Aim of the exercise
Every line of the material must be given again verbatim. Skip the images.

Excerpted data

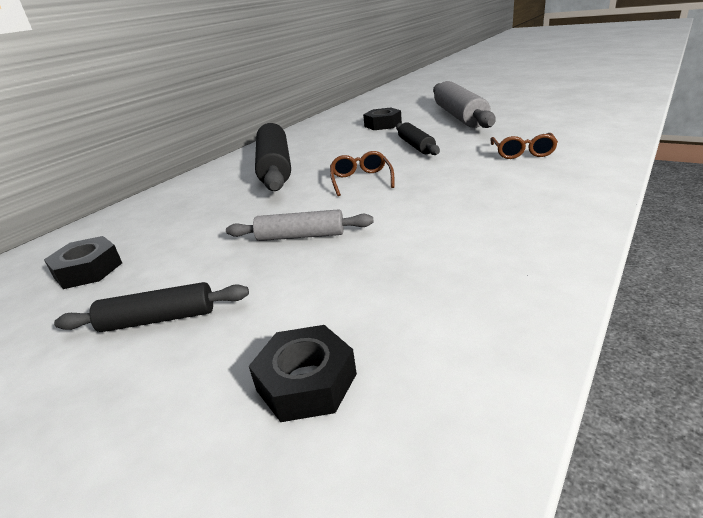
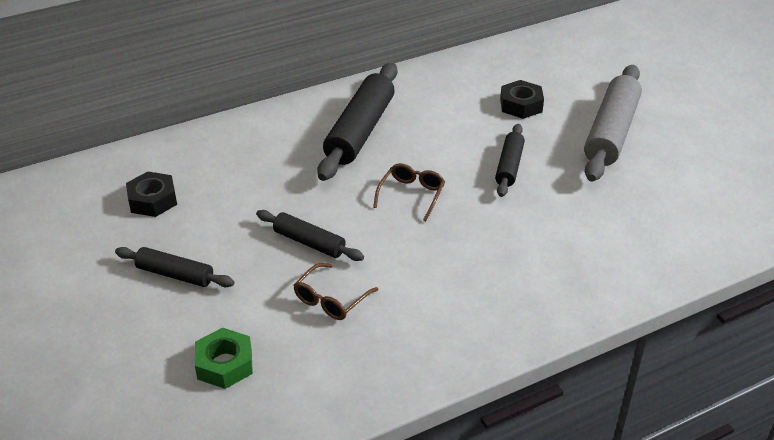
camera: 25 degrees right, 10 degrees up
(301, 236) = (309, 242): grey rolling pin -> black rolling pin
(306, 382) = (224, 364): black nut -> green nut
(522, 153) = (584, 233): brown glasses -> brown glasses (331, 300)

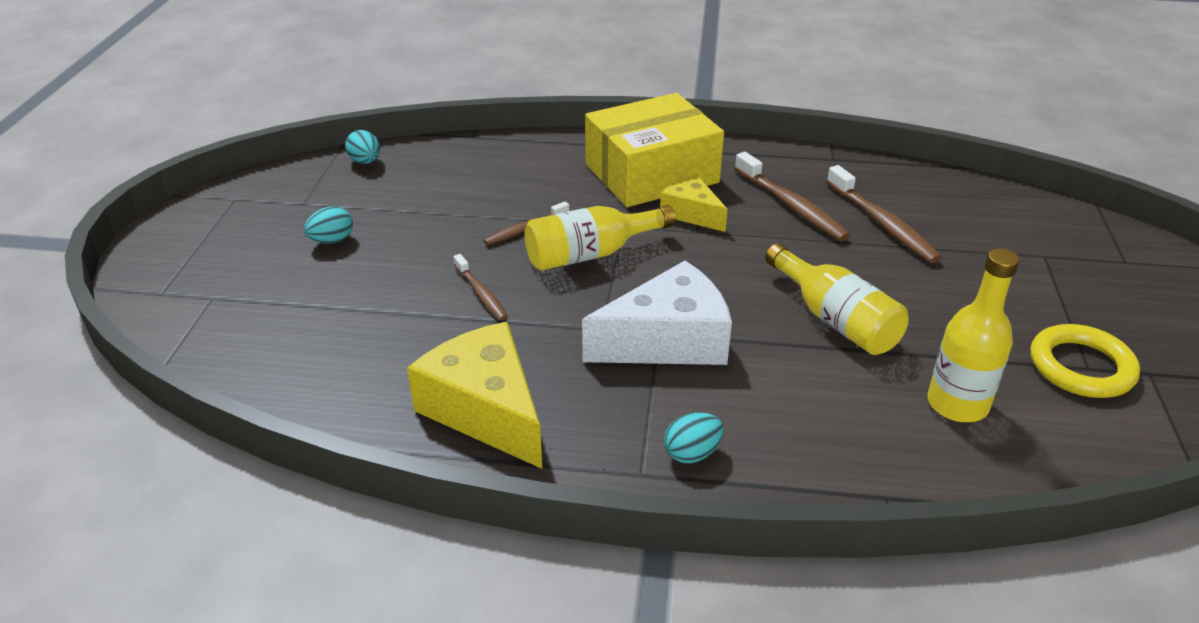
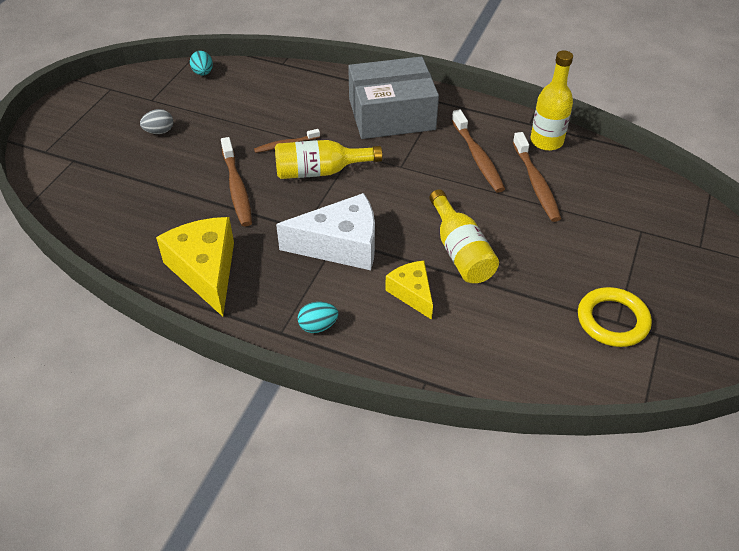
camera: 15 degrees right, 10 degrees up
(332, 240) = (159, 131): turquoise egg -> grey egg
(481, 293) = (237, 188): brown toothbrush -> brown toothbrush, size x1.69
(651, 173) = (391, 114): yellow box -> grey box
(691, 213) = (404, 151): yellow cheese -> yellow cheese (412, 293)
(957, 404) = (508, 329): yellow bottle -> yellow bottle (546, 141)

Completed exercise
camera: 25 degrees right, 10 degrees up
(301, 236) = (309, 242): grey rolling pin -> black rolling pin
(306, 382) = (224, 364): black nut -> green nut
(522, 153) = (584, 233): brown glasses -> brown glasses (331, 300)

camera: 15 degrees right, 10 degrees up
(332, 240) = (159, 131): turquoise egg -> grey egg
(481, 293) = (237, 188): brown toothbrush -> brown toothbrush, size x1.69
(651, 173) = (391, 114): yellow box -> grey box
(691, 213) = (404, 151): yellow cheese -> yellow cheese (412, 293)
(957, 404) = (508, 329): yellow bottle -> yellow bottle (546, 141)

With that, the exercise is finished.